··· Dataset content

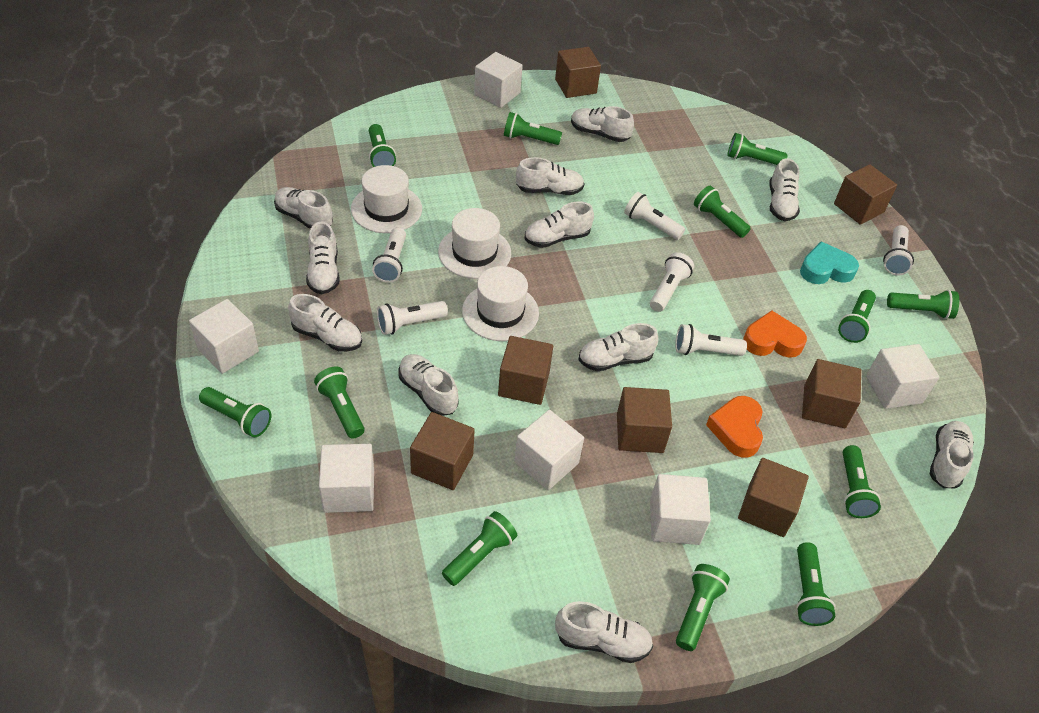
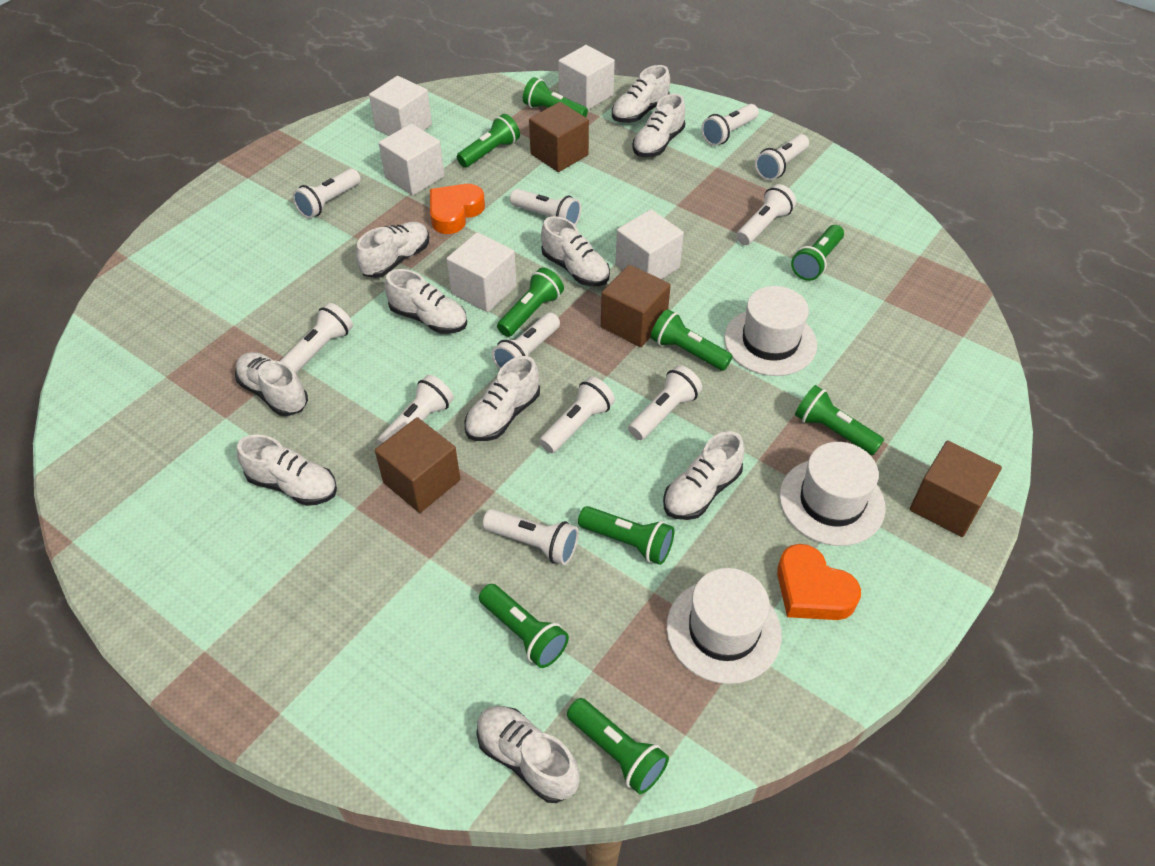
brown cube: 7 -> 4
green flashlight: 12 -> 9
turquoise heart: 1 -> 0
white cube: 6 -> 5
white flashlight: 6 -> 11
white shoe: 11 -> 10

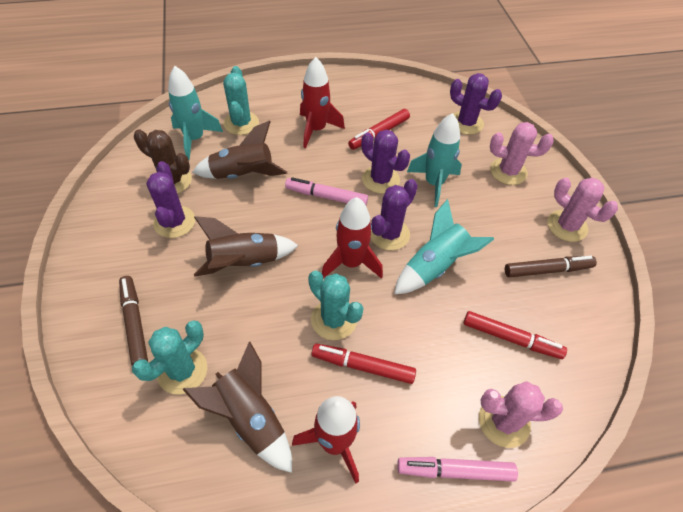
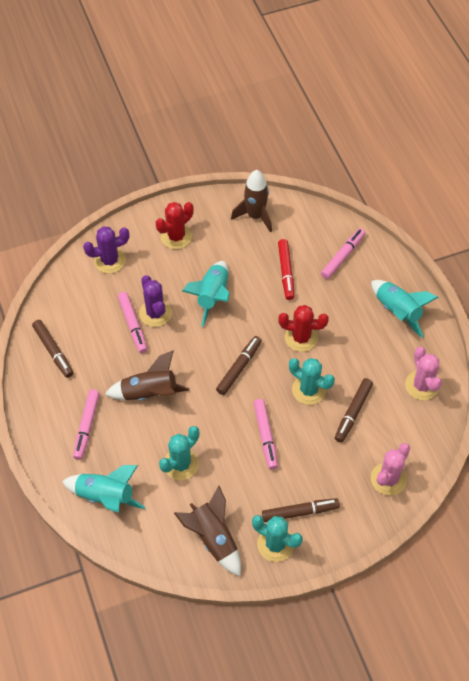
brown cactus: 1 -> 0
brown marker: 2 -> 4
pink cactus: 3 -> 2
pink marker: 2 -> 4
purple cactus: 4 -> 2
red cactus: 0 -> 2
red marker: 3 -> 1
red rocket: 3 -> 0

······

## Assigned task
Nothing but the lines from the one containing "brown cactus: 1 -> 0" through the last line of the data above should be set down, word for word.

## Task output
brown cactus: 1 -> 0
brown marker: 2 -> 4
pink cactus: 3 -> 2
pink marker: 2 -> 4
purple cactus: 4 -> 2
red cactus: 0 -> 2
red marker: 3 -> 1
red rocket: 3 -> 0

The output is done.